■ **EXERCISE**
The copy must match the data below line for line and contain no images.

(RECORDS TO PROCESS)

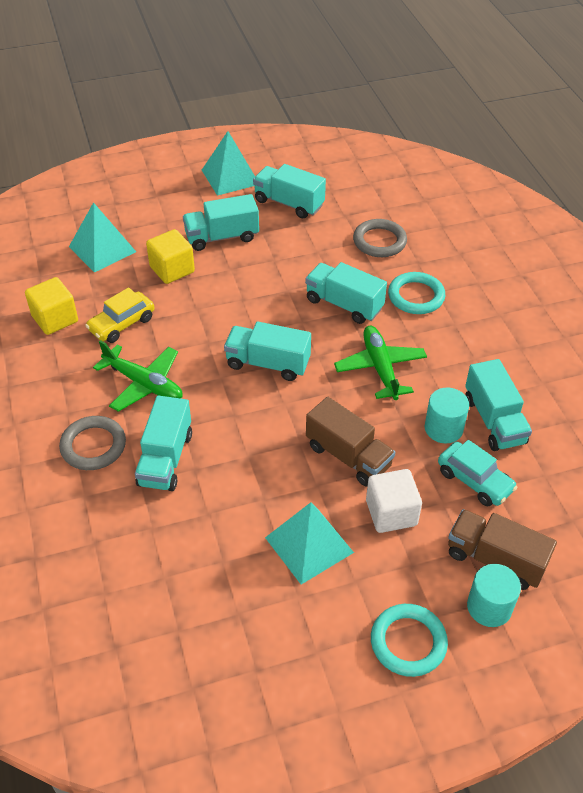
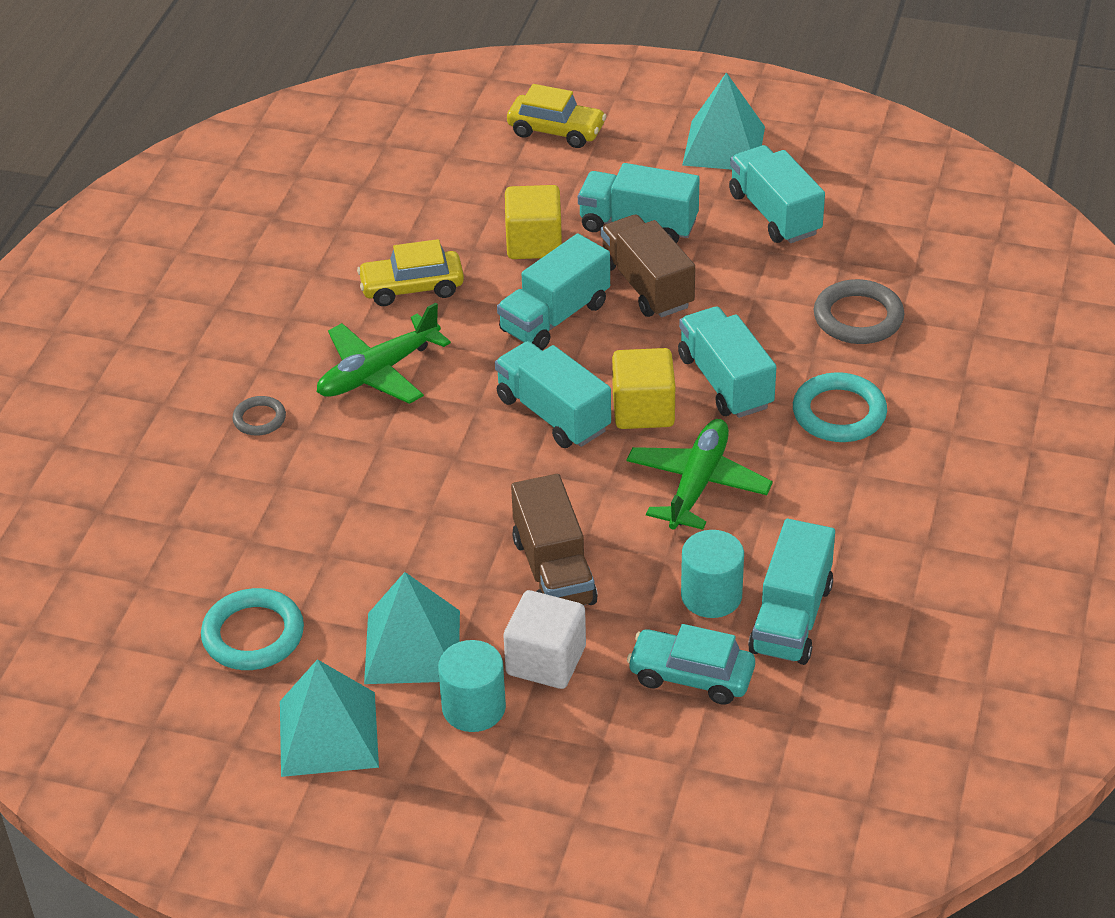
camera: 35 degrees right, 5 degrees down
yellow cube [25,277,78,335] -> yellow cube moved to [612,348,675,429]
grey ring [59,416,126,470] -> grey ring [232,396,286,436], size x0.57
turquoise pyramid [69,202,136,273] -> turquoise pyramid moved to [280,659,379,777]
green plane [93,340,183,412] -> green plane turned 75 degrees clockwise [317,303,451,404]
turquoise truck [135,395,192,491] -> turquoise truck moved to [497,234,610,350]
turquoise ring [371,604,448,677] -> turquoise ring moved to [201,588,304,670]
turquoise car [438,440,518,506] -> turquoise car turned 120 degrees clockwise [627,624,755,705]
brown truck [448,509,557,590] -> brown truck moved to [601,215,695,317]
turquoise cylinder [467,564,521,627] -> turquoise cylinder moved to [438,640,506,732]
none -> yellow car [507,84,606,148]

(End RECORDS TO PROCESS)

■ **ANSWER TO THIS TASK**
camera: 35 degrees right, 5 degrees down
yellow cube [25,277,78,335] -> yellow cube moved to [612,348,675,429]
grey ring [59,416,126,470] -> grey ring [232,396,286,436], size x0.57
turquoise pyramid [69,202,136,273] -> turquoise pyramid moved to [280,659,379,777]
green plane [93,340,183,412] -> green plane turned 75 degrees clockwise [317,303,451,404]
turquoise truck [135,395,192,491] -> turquoise truck moved to [497,234,610,350]
turquoise ring [371,604,448,677] -> turquoise ring moved to [201,588,304,670]
turquoise car [438,440,518,506] -> turquoise car turned 120 degrees clockwise [627,624,755,705]
brown truck [448,509,557,590] -> brown truck moved to [601,215,695,317]
turquoise cylinder [467,564,521,627] -> turquoise cylinder moved to [438,640,506,732]
none -> yellow car [507,84,606,148]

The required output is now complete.